[Before and after images]
══════════════════════════════
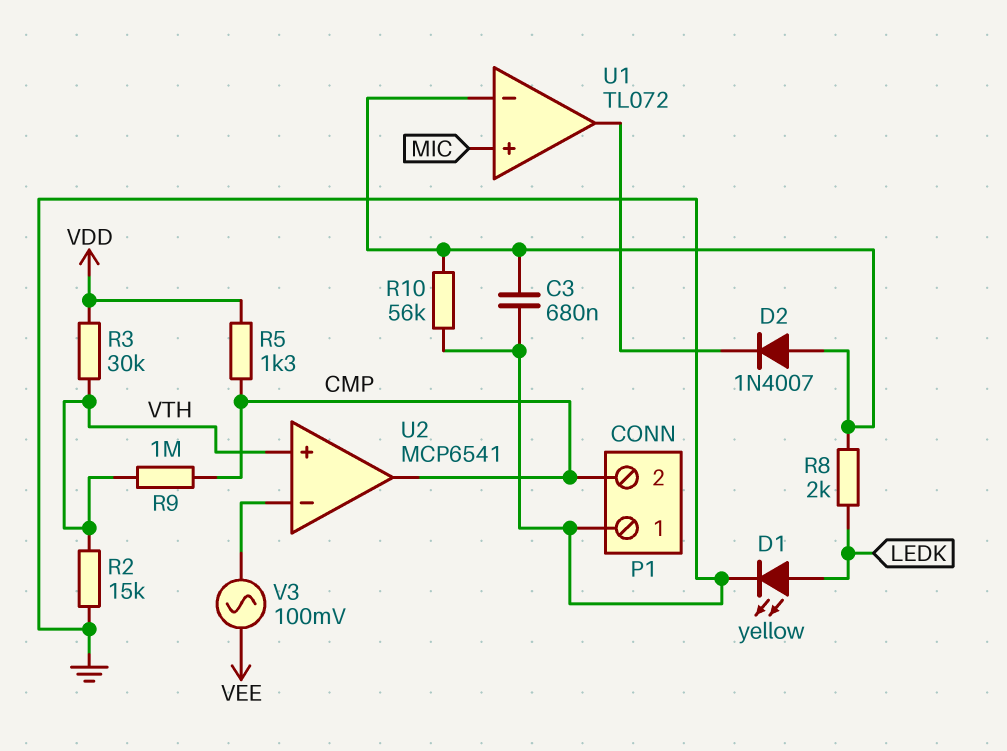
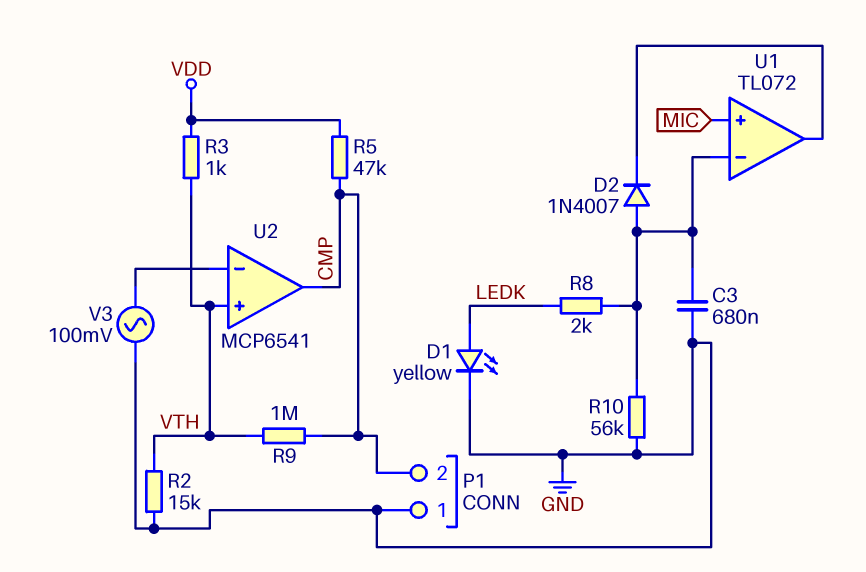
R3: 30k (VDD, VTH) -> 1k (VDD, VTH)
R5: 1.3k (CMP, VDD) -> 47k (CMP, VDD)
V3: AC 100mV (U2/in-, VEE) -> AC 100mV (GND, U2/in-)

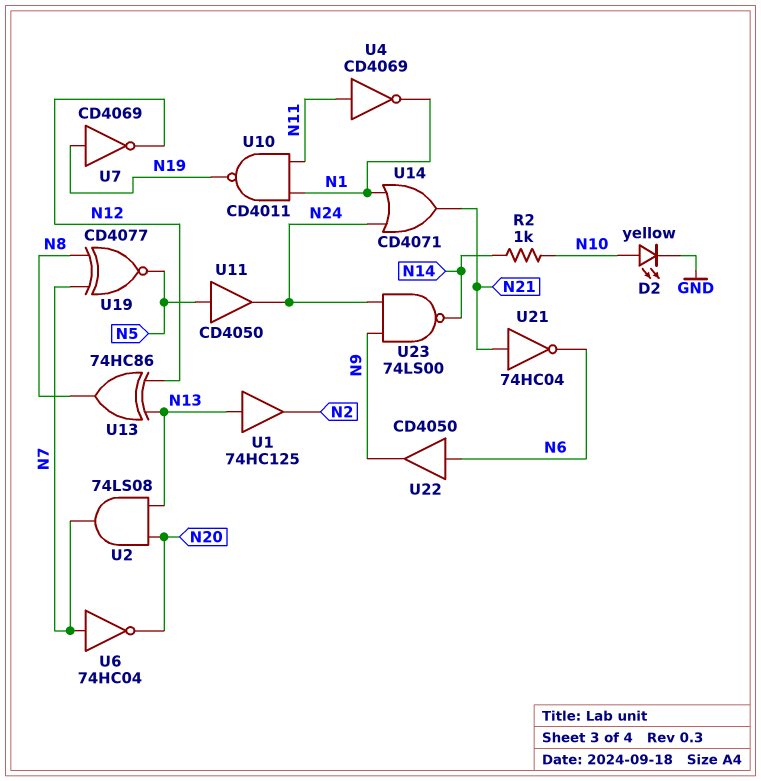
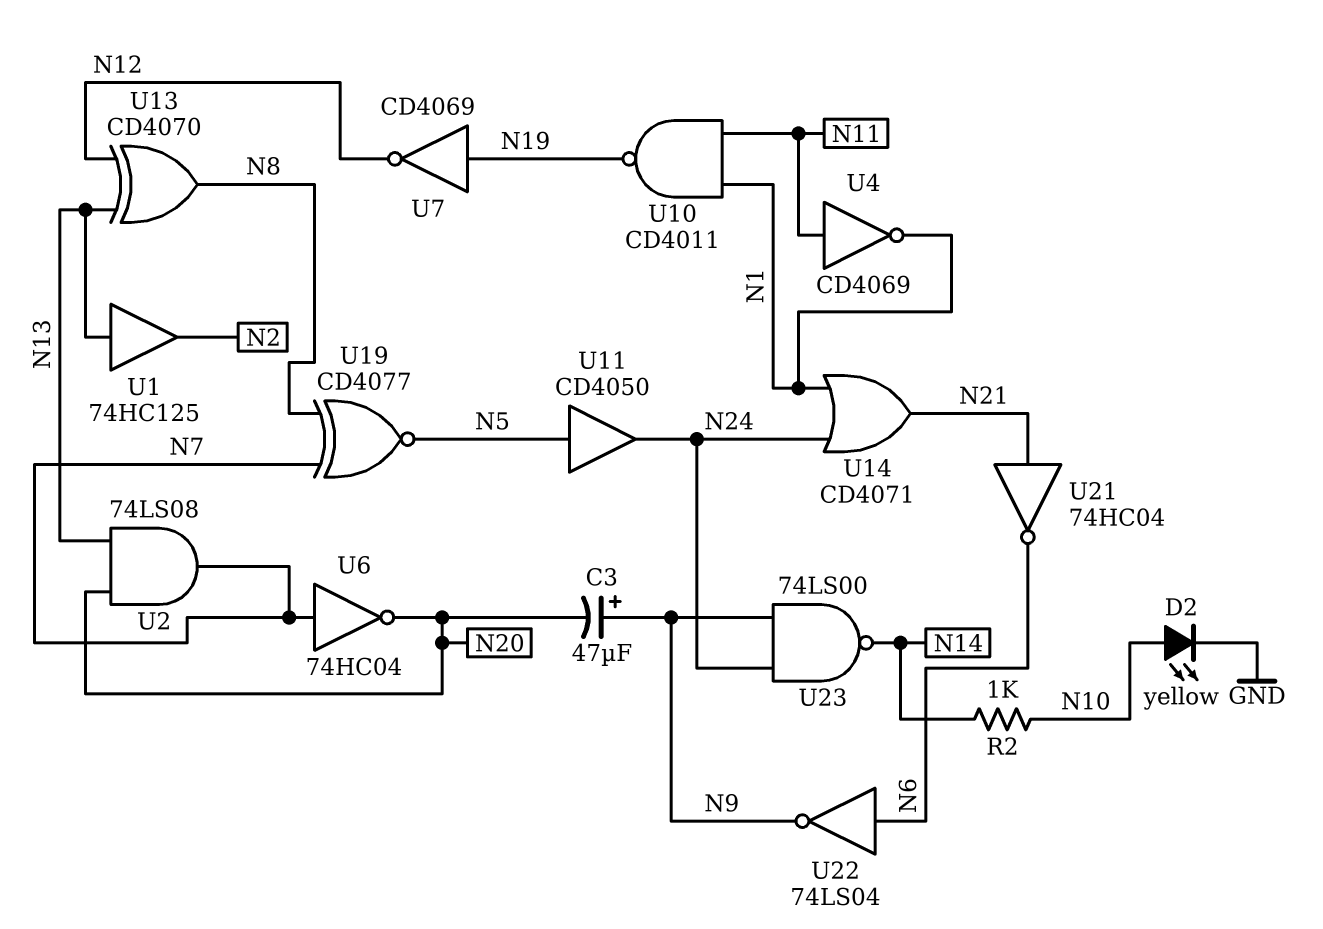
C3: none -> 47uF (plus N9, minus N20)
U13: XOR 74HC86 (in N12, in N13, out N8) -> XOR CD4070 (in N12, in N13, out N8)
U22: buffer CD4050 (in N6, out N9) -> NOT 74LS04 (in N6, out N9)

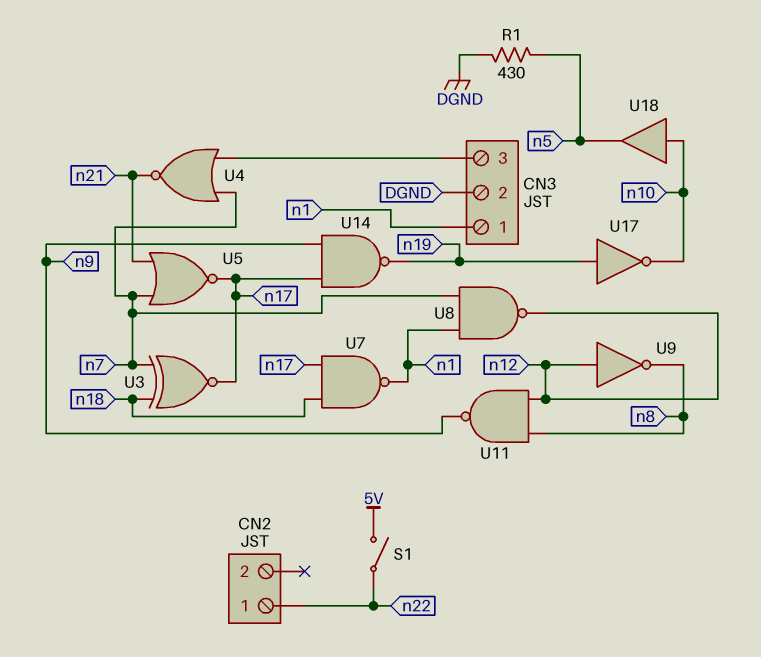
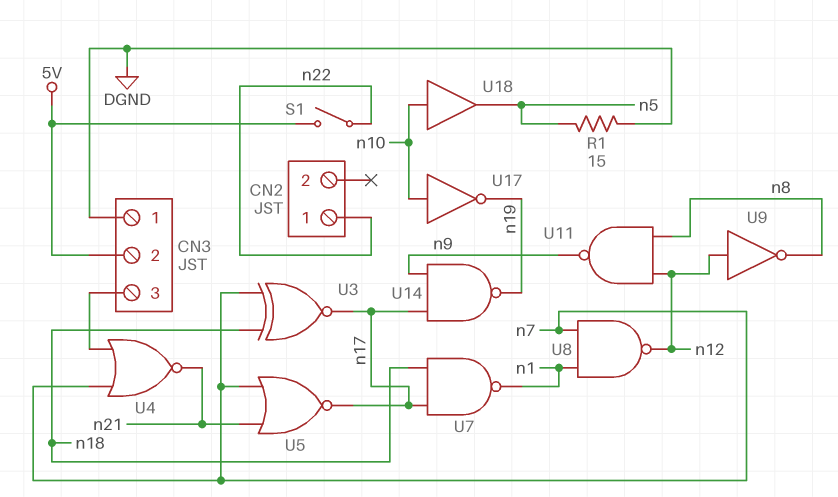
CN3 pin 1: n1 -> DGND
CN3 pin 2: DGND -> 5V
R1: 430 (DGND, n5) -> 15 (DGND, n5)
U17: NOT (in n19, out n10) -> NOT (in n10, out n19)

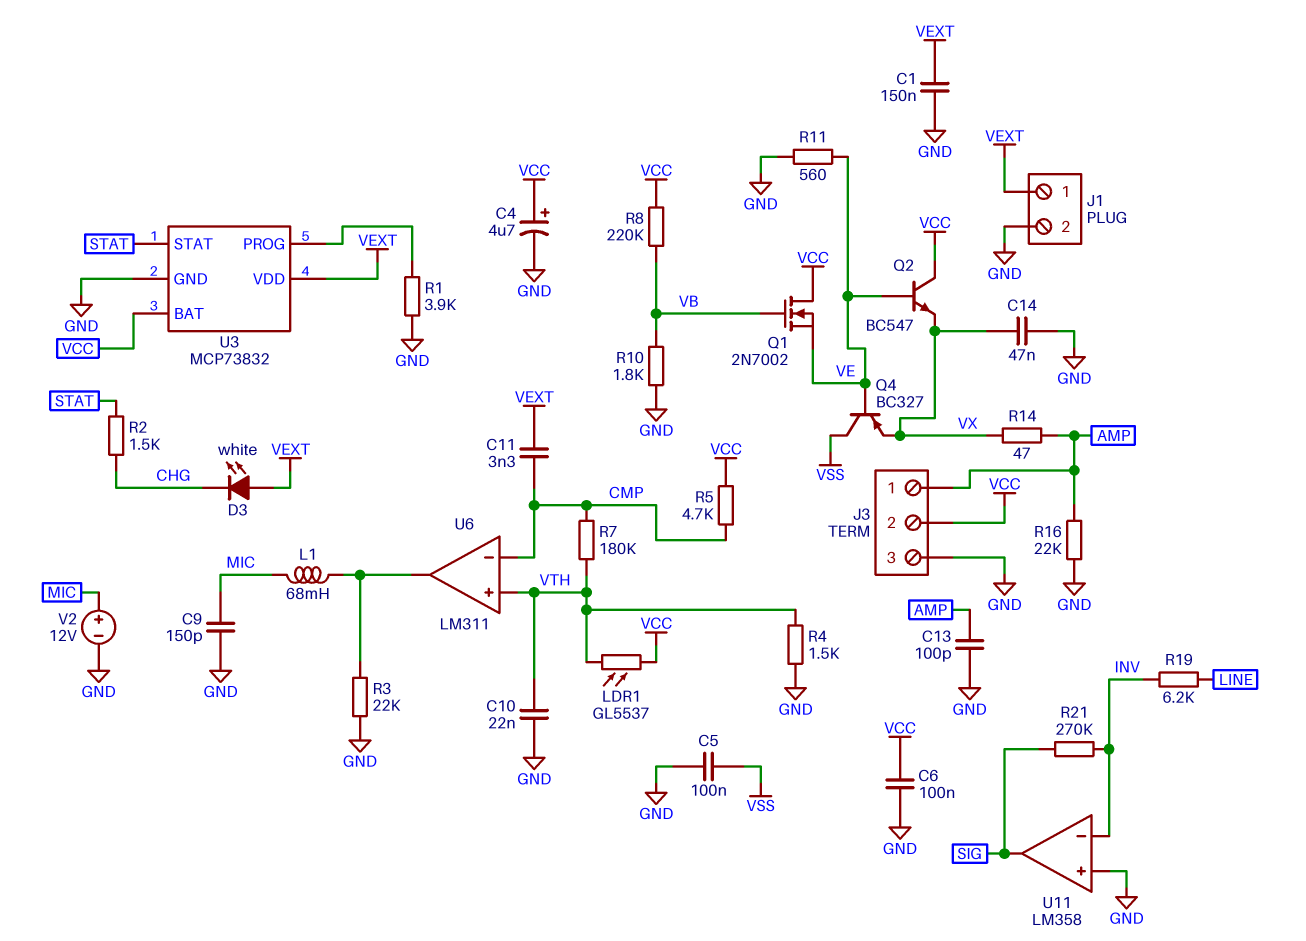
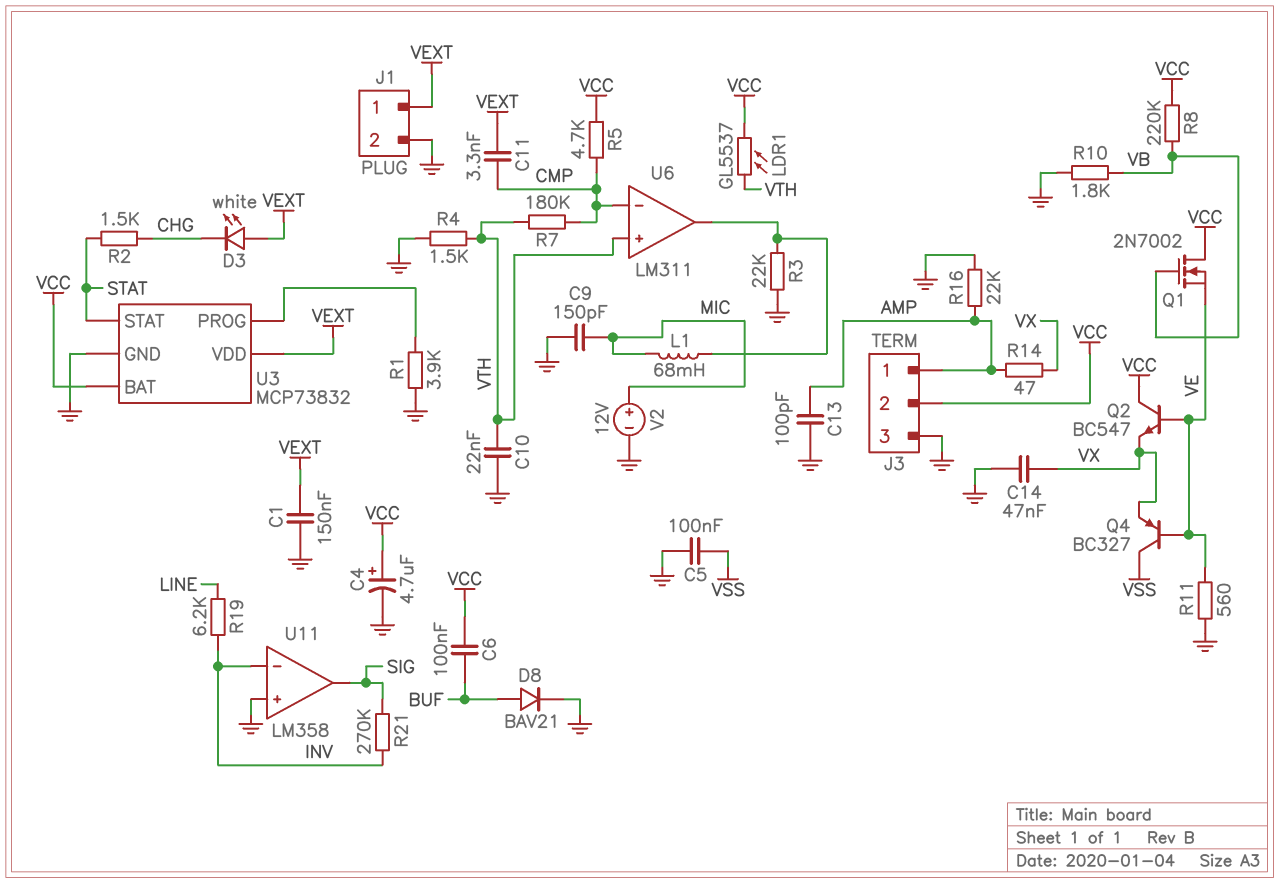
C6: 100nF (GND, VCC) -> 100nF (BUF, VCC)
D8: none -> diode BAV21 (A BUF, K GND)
══════════════════════════════
• _THE TASK_
Please ensure that the data above is repeated exactly, with no pictures in the copy.

• _COMPLETED TASK_
R3: 30k (VDD, VTH) -> 1k (VDD, VTH)
R5: 1.3k (CMP, VDD) -> 47k (CMP, VDD)
V3: AC 100mV (U2/in-, VEE) -> AC 100mV (GND, U2/in-)

C3: none -> 47uF (plus N9, minus N20)
U13: XOR 74HC86 (in N12, in N13, out N8) -> XOR CD4070 (in N12, in N13, out N8)
U22: buffer CD4050 (in N6, out N9) -> NOT 74LS04 (in N6, out N9)

CN3 pin 1: n1 -> DGND
CN3 pin 2: DGND -> 5V
R1: 430 (DGND, n5) -> 15 (DGND, n5)
U17: NOT (in n19, out n10) -> NOT (in n10, out n19)

C6: 100nF (GND, VCC) -> 100nF (BUF, VCC)
D8: none -> diode BAV21 (A BUF, K GND)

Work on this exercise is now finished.